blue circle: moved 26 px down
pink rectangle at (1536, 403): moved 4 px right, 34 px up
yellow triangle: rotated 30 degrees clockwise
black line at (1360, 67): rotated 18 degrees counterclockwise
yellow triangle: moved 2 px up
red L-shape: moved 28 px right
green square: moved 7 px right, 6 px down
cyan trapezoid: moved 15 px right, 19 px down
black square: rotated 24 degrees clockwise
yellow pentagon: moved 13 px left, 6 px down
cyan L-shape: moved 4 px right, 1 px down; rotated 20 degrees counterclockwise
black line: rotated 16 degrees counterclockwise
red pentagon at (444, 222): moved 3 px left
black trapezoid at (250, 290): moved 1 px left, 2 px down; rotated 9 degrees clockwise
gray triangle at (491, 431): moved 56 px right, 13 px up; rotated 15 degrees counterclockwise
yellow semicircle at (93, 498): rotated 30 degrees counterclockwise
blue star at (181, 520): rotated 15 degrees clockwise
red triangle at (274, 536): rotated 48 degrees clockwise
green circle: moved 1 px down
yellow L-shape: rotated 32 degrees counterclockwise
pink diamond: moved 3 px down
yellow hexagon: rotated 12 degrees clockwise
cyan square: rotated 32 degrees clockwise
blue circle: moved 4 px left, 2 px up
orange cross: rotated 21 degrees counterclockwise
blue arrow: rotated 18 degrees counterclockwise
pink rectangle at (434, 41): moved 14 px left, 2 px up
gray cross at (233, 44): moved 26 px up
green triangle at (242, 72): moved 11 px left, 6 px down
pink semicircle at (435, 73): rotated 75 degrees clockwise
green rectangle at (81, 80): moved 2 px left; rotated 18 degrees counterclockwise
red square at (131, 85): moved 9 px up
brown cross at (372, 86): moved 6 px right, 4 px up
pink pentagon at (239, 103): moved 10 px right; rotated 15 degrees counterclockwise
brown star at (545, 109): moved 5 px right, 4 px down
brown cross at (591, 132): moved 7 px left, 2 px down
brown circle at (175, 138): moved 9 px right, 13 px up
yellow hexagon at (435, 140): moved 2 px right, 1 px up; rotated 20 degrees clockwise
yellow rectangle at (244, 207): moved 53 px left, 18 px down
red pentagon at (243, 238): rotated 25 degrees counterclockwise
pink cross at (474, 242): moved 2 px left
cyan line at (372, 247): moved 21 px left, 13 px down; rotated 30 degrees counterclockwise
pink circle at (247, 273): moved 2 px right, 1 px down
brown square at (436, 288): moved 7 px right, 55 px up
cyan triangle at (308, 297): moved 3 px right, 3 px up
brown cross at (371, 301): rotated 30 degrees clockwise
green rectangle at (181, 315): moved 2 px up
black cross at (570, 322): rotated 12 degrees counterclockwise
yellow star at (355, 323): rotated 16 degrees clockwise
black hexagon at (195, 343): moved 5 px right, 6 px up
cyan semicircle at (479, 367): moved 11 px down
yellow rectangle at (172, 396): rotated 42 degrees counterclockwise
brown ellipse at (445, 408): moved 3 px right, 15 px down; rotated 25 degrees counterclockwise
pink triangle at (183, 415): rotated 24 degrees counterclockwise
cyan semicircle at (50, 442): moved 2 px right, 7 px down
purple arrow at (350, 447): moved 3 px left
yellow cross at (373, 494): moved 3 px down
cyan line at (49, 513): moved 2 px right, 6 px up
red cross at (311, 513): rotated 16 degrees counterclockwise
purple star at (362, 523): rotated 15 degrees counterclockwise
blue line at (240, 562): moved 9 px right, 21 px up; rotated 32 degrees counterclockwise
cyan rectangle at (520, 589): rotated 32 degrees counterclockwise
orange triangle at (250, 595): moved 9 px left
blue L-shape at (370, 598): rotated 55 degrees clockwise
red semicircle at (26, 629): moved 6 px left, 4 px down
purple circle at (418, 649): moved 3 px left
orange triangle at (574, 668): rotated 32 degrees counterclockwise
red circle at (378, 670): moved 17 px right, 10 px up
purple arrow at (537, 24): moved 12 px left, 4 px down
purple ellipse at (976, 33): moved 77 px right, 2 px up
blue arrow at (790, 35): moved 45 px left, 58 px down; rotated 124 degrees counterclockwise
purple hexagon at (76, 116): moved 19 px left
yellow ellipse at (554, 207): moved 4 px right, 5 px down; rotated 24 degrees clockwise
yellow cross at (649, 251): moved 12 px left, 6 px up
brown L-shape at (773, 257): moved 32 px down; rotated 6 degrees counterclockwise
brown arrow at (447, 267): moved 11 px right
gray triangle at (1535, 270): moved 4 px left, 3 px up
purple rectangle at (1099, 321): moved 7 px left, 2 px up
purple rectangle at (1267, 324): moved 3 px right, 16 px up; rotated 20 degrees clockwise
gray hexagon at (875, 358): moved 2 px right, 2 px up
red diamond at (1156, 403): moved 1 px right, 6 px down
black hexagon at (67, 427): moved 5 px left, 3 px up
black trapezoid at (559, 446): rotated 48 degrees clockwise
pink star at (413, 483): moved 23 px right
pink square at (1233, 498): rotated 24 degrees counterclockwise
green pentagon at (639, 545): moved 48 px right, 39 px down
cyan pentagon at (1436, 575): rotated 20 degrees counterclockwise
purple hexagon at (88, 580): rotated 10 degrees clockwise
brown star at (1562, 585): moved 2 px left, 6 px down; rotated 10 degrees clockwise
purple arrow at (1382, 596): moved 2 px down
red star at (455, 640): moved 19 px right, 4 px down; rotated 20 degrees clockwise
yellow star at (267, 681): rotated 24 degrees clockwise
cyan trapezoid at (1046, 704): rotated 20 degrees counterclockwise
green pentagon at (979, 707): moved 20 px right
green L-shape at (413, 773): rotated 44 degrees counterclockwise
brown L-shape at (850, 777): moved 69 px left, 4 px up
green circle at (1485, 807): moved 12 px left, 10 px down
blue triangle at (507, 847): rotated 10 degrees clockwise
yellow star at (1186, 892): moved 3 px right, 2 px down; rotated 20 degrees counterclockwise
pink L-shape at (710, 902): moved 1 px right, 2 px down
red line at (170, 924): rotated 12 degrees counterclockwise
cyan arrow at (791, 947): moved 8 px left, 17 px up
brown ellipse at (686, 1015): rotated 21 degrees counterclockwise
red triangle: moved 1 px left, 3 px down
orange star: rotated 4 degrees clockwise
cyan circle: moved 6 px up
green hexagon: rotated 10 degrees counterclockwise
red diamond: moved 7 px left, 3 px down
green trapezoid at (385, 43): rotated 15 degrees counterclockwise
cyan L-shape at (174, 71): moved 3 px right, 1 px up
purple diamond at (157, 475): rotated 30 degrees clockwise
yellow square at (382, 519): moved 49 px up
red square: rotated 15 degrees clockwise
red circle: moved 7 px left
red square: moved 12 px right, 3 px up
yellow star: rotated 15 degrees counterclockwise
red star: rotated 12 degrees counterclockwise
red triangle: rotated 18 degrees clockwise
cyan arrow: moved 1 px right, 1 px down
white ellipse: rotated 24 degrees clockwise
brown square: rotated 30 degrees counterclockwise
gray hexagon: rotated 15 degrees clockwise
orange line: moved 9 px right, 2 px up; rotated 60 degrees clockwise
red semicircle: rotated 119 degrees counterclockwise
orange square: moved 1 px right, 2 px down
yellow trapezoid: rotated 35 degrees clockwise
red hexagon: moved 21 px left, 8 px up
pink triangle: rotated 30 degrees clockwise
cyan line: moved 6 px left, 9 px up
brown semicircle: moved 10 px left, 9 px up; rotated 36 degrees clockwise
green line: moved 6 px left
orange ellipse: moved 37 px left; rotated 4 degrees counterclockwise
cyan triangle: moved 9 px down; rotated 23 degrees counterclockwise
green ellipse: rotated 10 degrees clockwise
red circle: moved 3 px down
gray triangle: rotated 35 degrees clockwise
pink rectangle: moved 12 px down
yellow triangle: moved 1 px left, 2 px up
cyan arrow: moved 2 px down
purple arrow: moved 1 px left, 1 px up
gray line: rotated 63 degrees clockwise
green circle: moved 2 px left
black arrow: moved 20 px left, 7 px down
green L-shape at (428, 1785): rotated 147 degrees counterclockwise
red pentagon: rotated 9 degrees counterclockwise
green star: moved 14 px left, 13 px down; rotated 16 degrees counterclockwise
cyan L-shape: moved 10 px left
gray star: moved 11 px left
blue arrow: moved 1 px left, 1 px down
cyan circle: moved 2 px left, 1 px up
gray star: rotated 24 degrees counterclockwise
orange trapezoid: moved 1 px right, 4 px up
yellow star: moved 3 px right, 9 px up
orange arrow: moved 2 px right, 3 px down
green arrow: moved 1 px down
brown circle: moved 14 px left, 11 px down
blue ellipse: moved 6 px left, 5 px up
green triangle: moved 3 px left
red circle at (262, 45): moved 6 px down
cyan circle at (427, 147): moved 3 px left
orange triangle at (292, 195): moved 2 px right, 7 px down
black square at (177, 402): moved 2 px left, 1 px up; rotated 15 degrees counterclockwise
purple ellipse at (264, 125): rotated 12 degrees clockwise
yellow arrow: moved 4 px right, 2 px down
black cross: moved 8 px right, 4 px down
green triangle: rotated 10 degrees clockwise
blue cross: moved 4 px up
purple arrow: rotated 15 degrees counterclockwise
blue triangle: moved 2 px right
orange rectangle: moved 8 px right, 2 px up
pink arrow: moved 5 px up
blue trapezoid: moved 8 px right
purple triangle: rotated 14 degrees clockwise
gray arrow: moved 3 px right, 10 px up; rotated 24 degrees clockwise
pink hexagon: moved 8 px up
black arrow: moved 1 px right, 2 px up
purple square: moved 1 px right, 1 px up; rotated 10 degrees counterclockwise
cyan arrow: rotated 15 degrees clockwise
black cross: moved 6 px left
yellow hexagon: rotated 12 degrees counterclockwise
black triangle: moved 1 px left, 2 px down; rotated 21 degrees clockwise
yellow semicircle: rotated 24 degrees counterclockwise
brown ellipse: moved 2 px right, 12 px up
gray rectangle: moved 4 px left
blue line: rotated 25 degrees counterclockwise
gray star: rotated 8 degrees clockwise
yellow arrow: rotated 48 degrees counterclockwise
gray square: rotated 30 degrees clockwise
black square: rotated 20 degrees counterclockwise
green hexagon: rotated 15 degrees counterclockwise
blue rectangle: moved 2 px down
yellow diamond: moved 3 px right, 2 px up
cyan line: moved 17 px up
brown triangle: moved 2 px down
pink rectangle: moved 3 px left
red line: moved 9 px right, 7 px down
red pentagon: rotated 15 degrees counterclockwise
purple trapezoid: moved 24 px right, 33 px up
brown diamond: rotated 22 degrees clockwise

* WHAT YOU SHOULD DO *
Say how many of the lines above include the word "diamond", giving the figure alone.

* RESULT OF THIS TASK *
6